Entries provided:
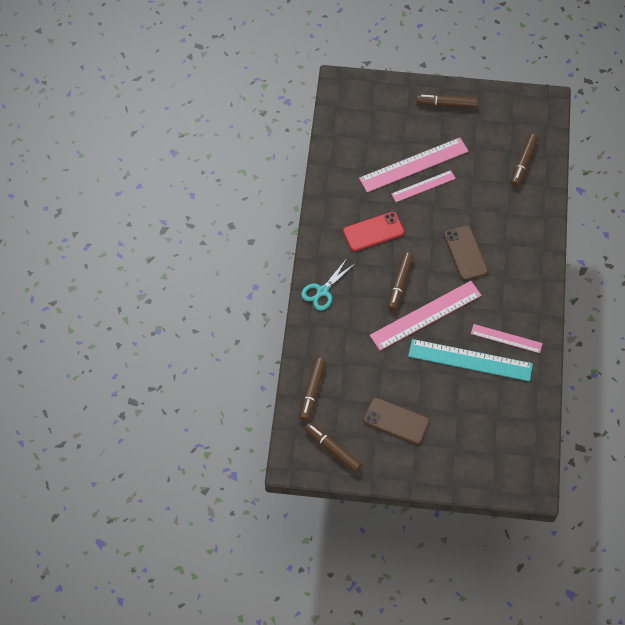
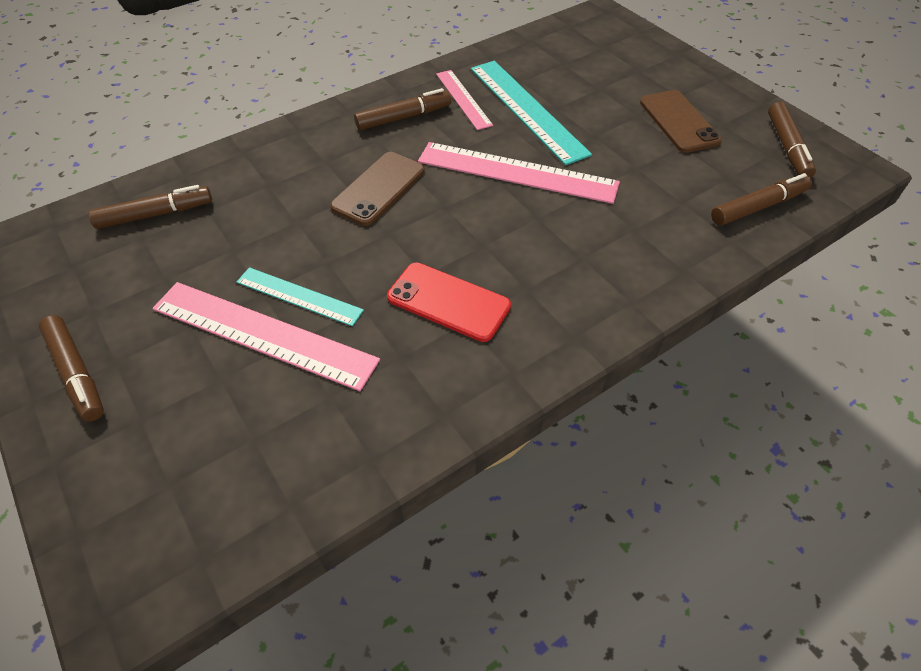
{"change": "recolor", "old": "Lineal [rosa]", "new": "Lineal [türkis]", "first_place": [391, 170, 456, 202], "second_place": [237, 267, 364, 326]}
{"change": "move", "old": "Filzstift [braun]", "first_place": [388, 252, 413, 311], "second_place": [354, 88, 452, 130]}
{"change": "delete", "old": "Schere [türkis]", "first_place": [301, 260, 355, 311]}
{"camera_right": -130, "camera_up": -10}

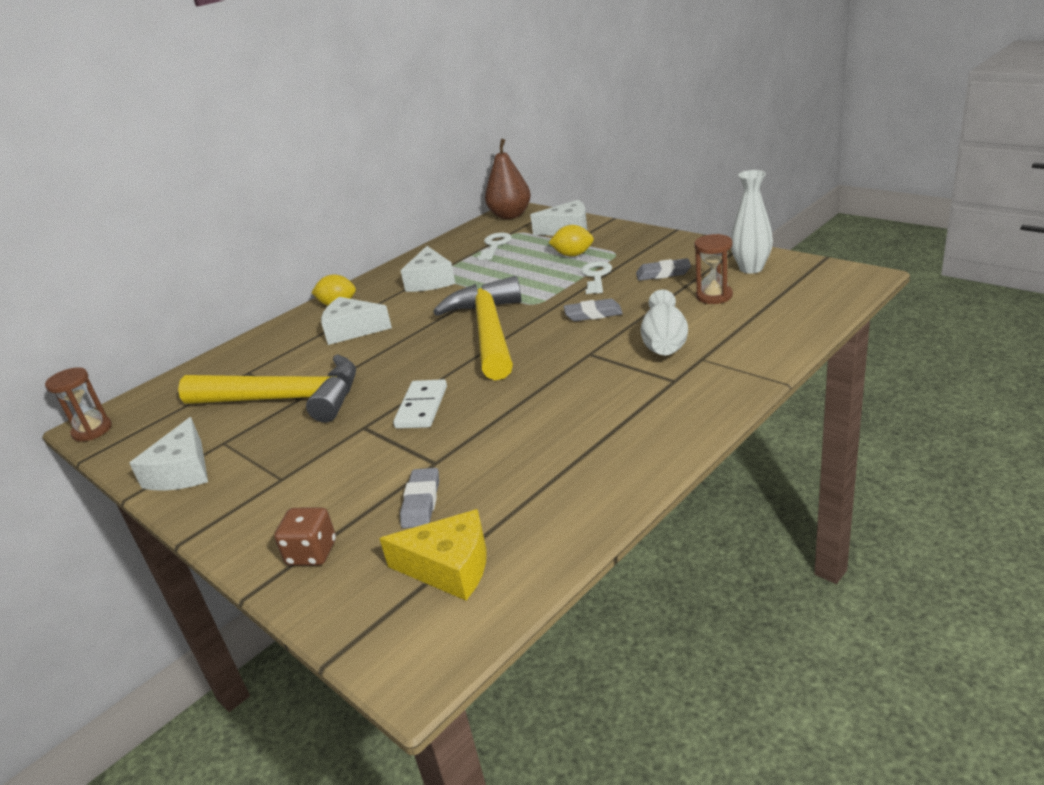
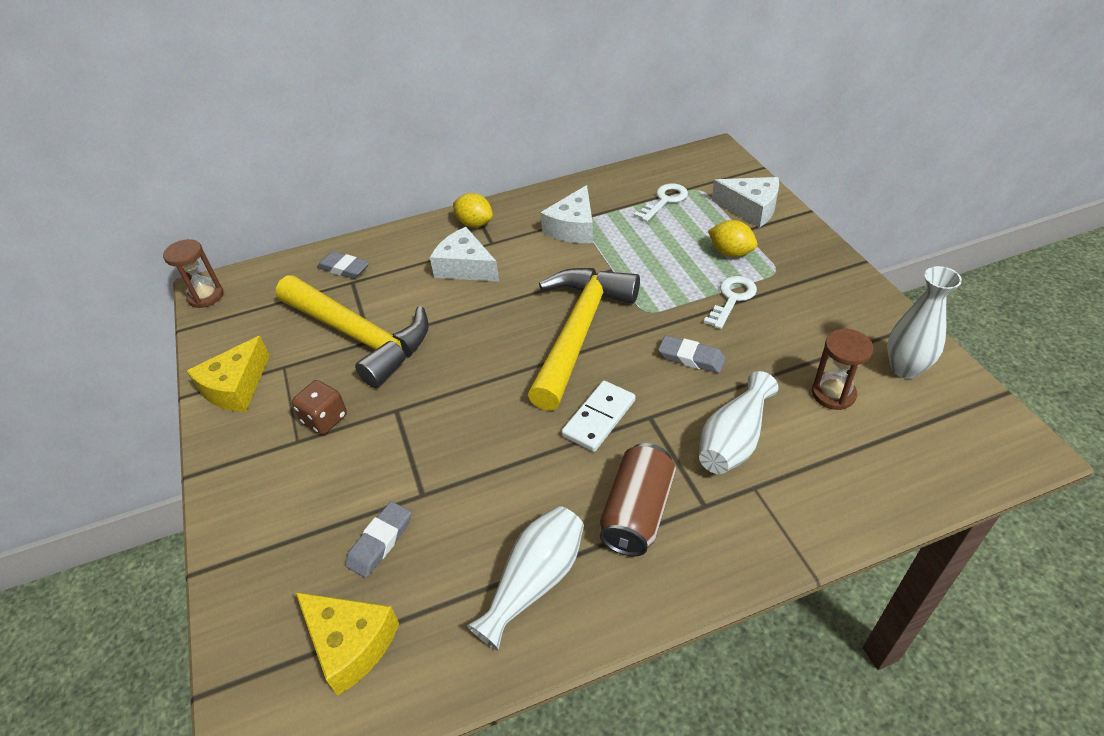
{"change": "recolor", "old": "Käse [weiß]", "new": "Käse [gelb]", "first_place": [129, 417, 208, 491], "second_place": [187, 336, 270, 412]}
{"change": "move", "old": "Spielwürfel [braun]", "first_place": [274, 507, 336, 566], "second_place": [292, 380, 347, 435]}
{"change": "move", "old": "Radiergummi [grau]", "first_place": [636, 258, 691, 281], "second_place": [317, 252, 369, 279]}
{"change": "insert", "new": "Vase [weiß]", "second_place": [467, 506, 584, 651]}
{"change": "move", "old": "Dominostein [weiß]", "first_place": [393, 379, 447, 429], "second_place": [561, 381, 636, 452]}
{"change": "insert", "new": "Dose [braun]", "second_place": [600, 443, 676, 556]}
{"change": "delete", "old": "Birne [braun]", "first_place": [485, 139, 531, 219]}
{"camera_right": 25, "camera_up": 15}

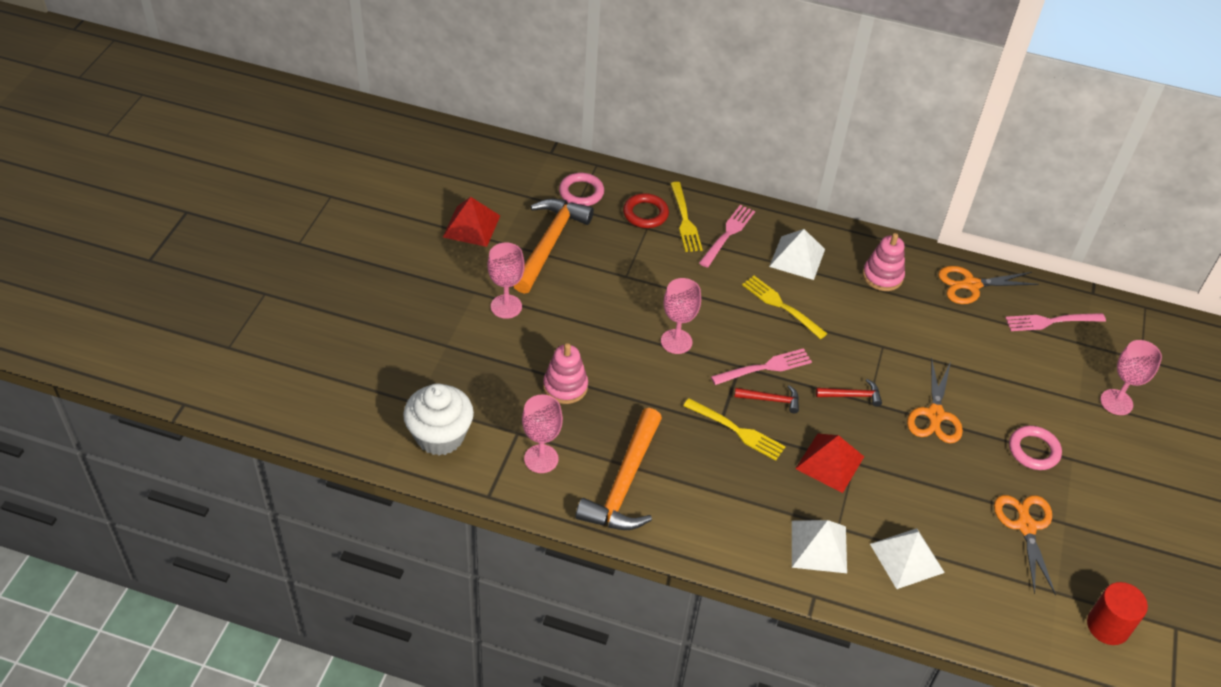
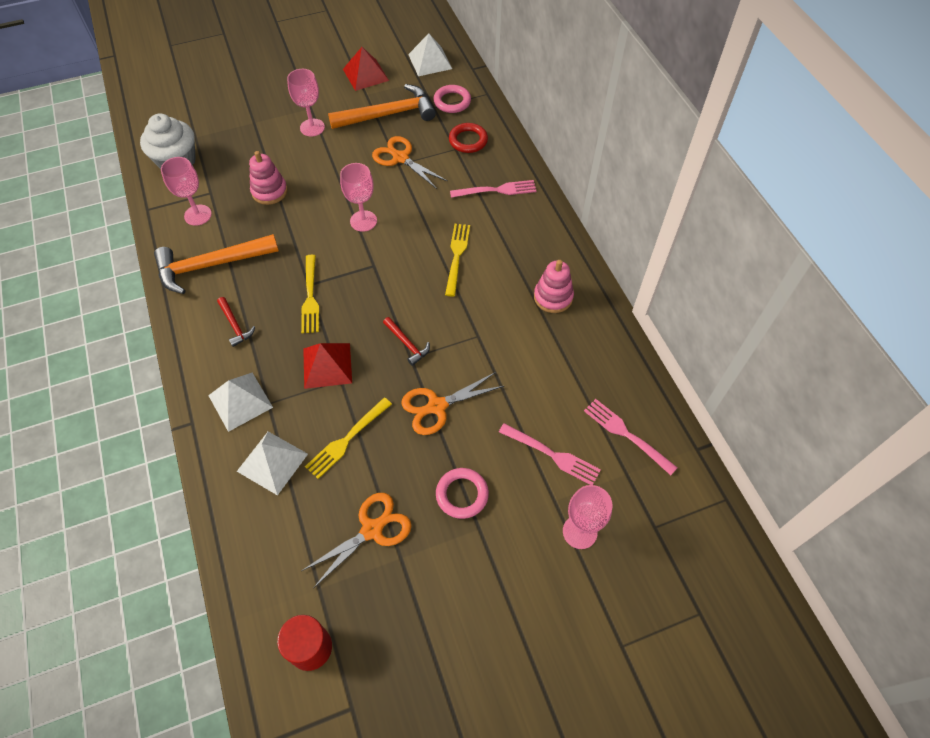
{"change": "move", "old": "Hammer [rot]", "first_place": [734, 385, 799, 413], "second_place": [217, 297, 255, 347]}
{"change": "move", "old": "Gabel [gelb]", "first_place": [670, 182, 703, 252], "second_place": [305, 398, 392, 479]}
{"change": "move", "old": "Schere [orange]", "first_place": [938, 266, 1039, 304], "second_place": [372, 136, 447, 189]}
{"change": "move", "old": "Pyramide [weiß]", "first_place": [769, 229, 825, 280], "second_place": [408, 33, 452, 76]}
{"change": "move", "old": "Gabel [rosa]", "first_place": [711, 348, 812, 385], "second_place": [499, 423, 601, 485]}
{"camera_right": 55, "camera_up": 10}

What to work on: Give the number of lines in the material above that have the word "türkis" in them, and nothing more.

Solution for this task: 2